• _Records shown_:

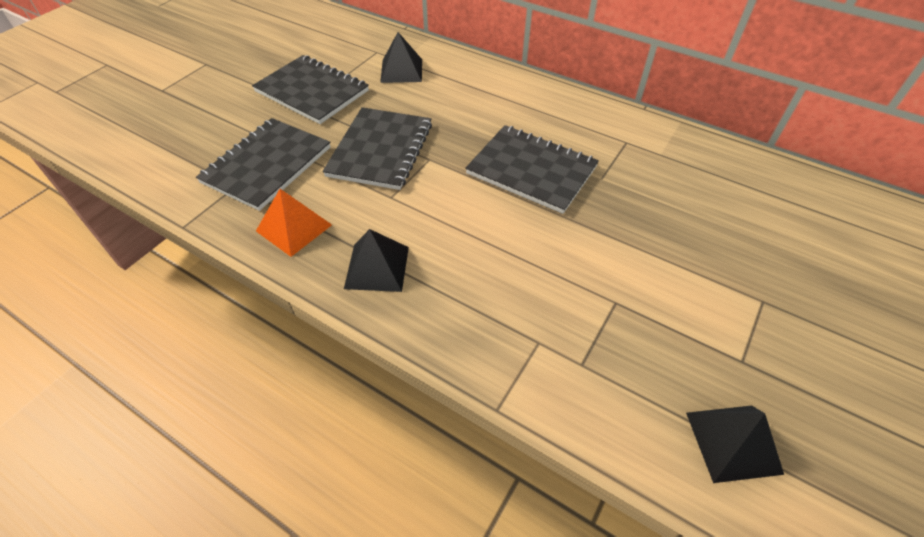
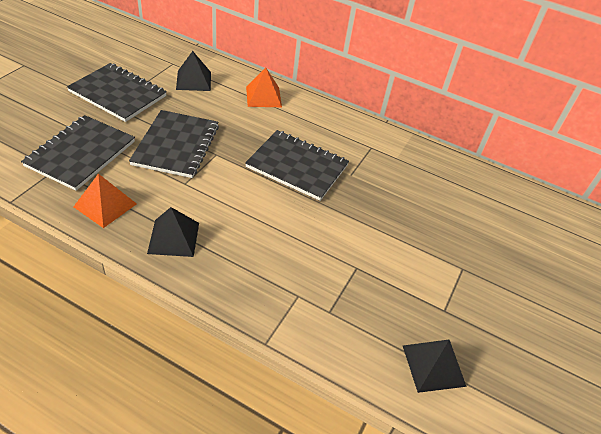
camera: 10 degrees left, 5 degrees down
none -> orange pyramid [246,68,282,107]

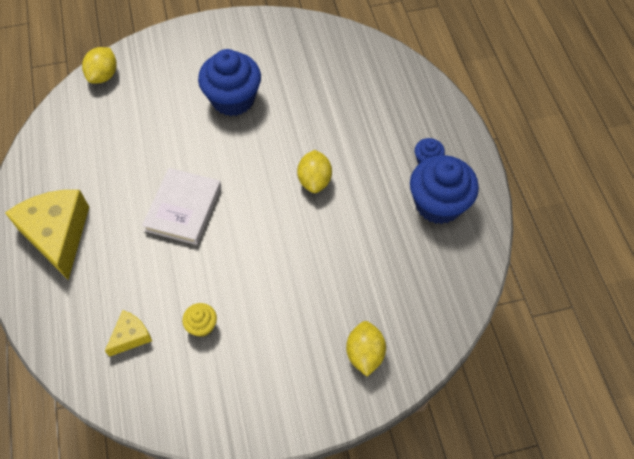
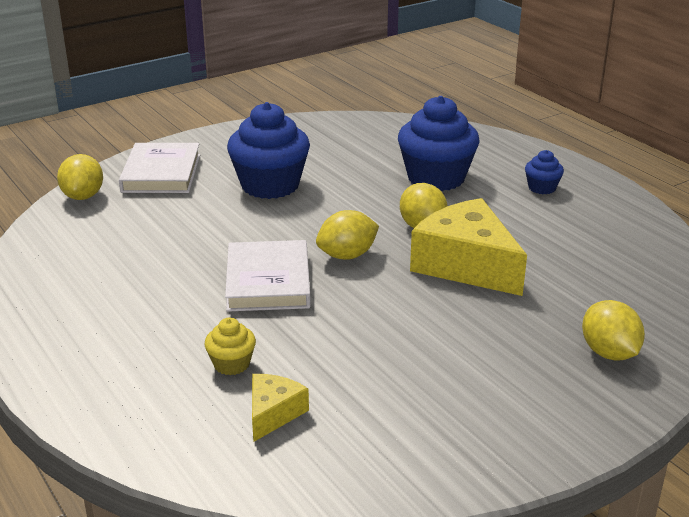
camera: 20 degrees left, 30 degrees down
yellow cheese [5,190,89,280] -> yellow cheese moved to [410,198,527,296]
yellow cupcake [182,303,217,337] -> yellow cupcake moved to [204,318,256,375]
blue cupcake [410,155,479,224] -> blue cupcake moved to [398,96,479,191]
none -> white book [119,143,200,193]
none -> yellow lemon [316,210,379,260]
--
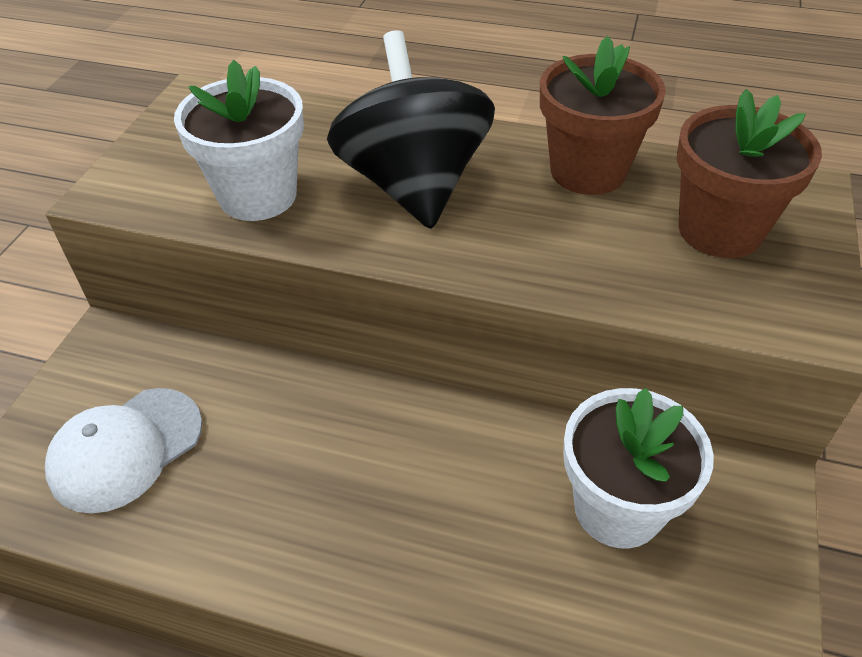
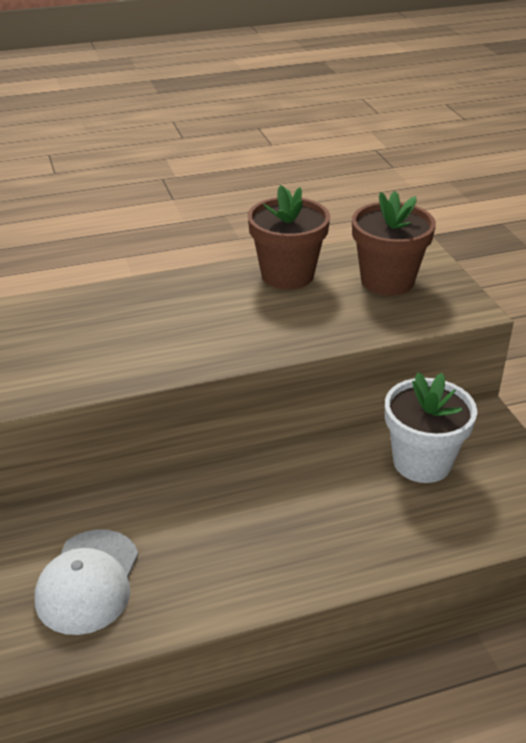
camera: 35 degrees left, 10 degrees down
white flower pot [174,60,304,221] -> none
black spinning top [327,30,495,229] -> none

• _What you need to do_: Print, exactly, each line above from the one with "camera: 10 degrees left, 5 degrees down" to the one with "none -> yellow lemon [316,210,379,260]", end lines included. Leave pictures out of it.

• _Answer space_:
camera: 10 degrees left, 5 degrees down
none -> orange pyramid [246,68,282,107]

camera: 20 degrees left, 30 degrees down
yellow cheese [5,190,89,280] -> yellow cheese moved to [410,198,527,296]
yellow cupcake [182,303,217,337] -> yellow cupcake moved to [204,318,256,375]
blue cupcake [410,155,479,224] -> blue cupcake moved to [398,96,479,191]
none -> white book [119,143,200,193]
none -> yellow lemon [316,210,379,260]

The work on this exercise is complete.